§ Work order: The required lines are those that contain "none"; pull them out of the data and copy them.

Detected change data
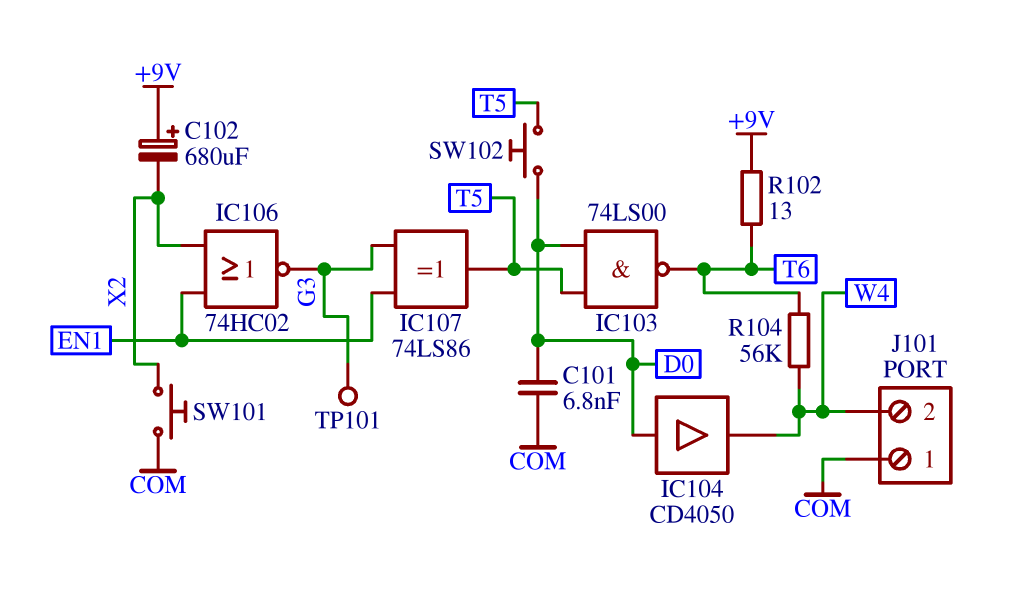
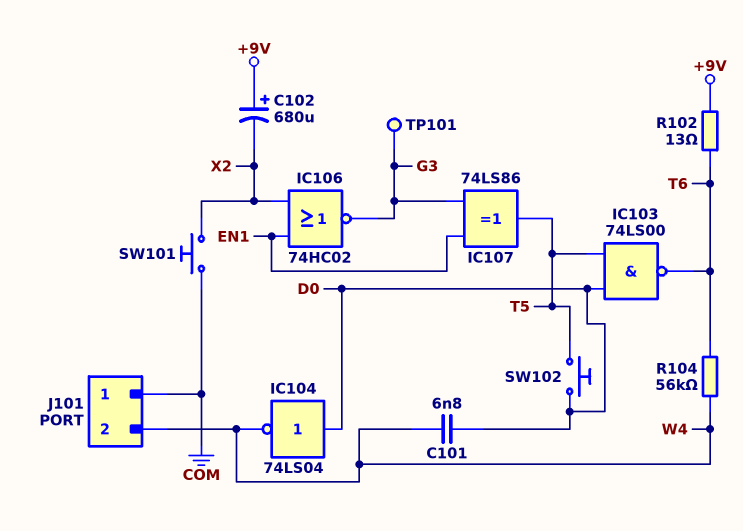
C101: 6.8nF (COM, D0) -> 6.8nF (D0, W4)
IC104: buffer CD4050 (in D0, out W4) -> NOT 74LS04 (in D0, out W4)

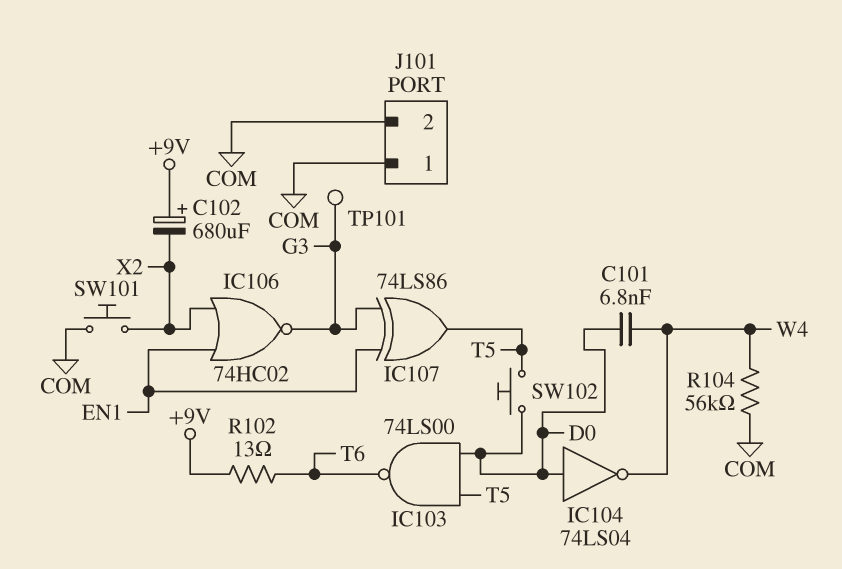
J101 pin 2: W4 -> COM
R104: 56k (T6, W4) -> 56k (COM, W4)

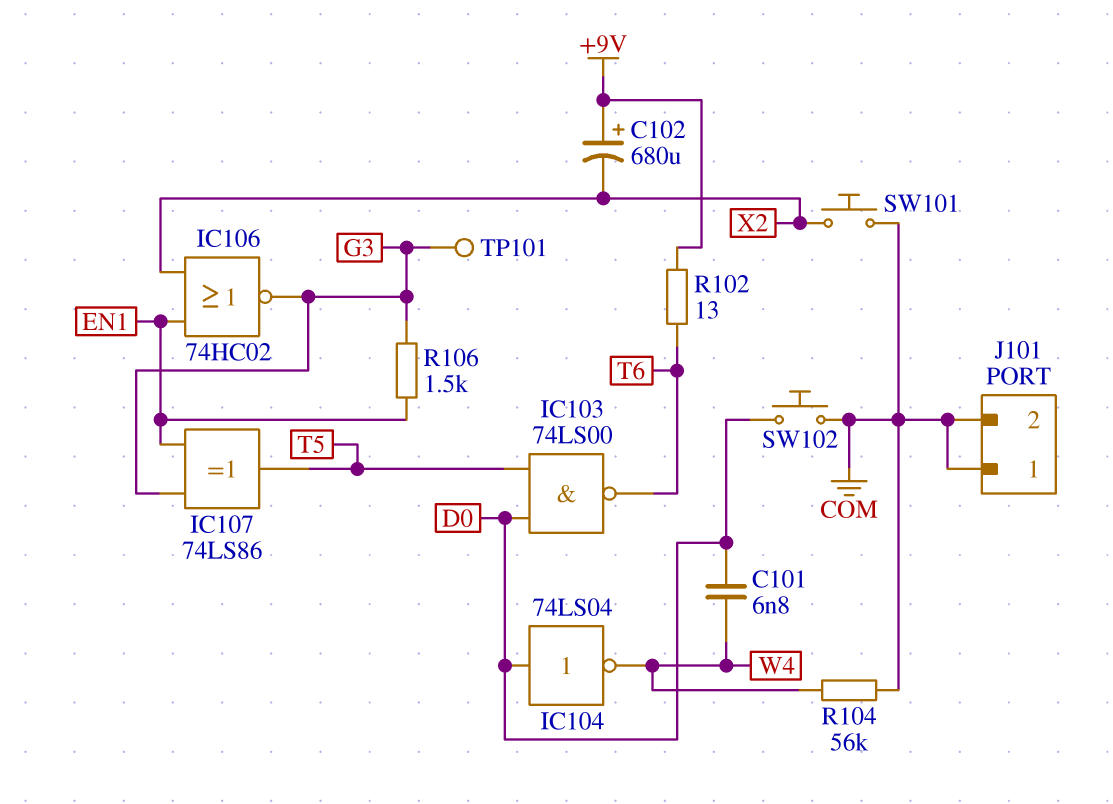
R106: none -> 1.5k (EN1, G3)
SW102: button (D0, T5) -> button (COM, D0)

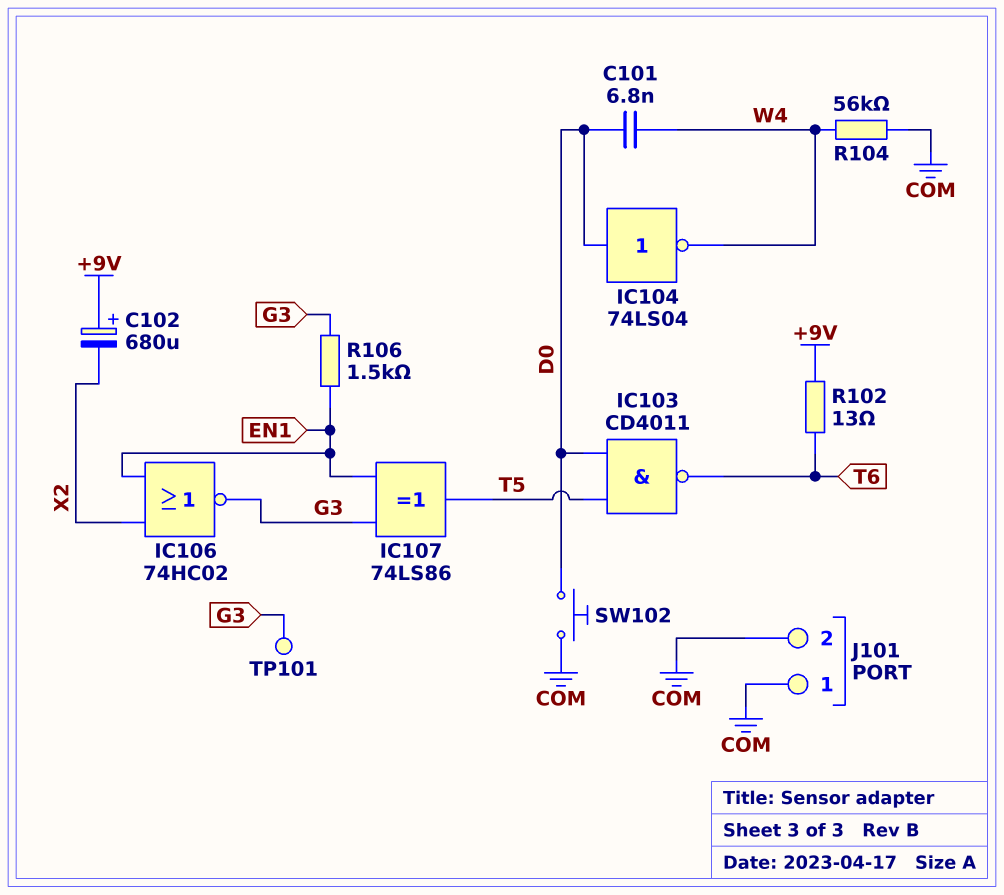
IC103: NAND 74LS00 (in D0, in T5, out T6) -> NAND CD4011 (in D0, in T5, out T6)
SW101: button (COM, X2) -> none

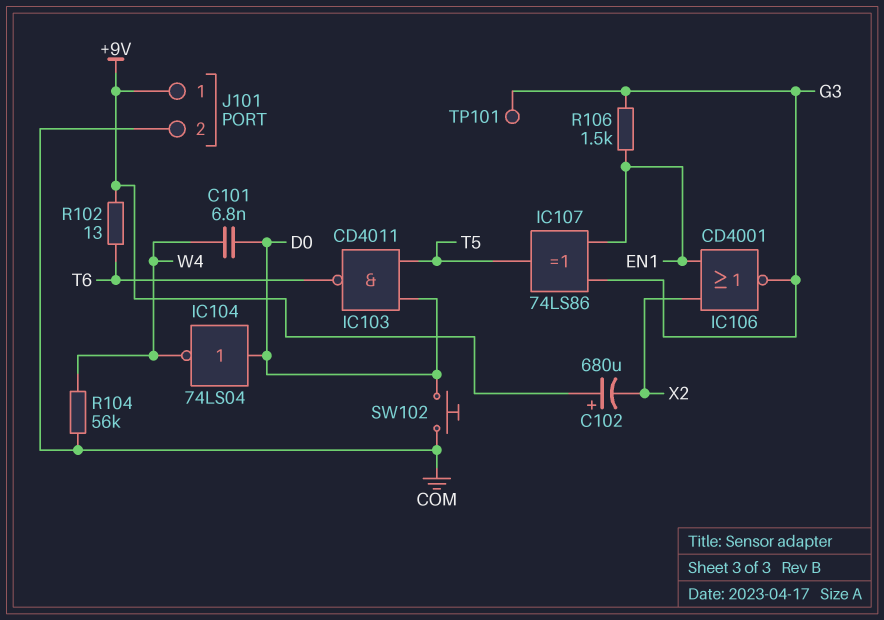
IC106: NOR 74HC02 (in EN1, in X2, out G3) -> NOR CD4001 (in EN1, in X2, out G3)
J101 pin 1: COM -> +9V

§ Answer below:
R106: none -> 1.5k (EN1, G3)
SW101: button (COM, X2) -> none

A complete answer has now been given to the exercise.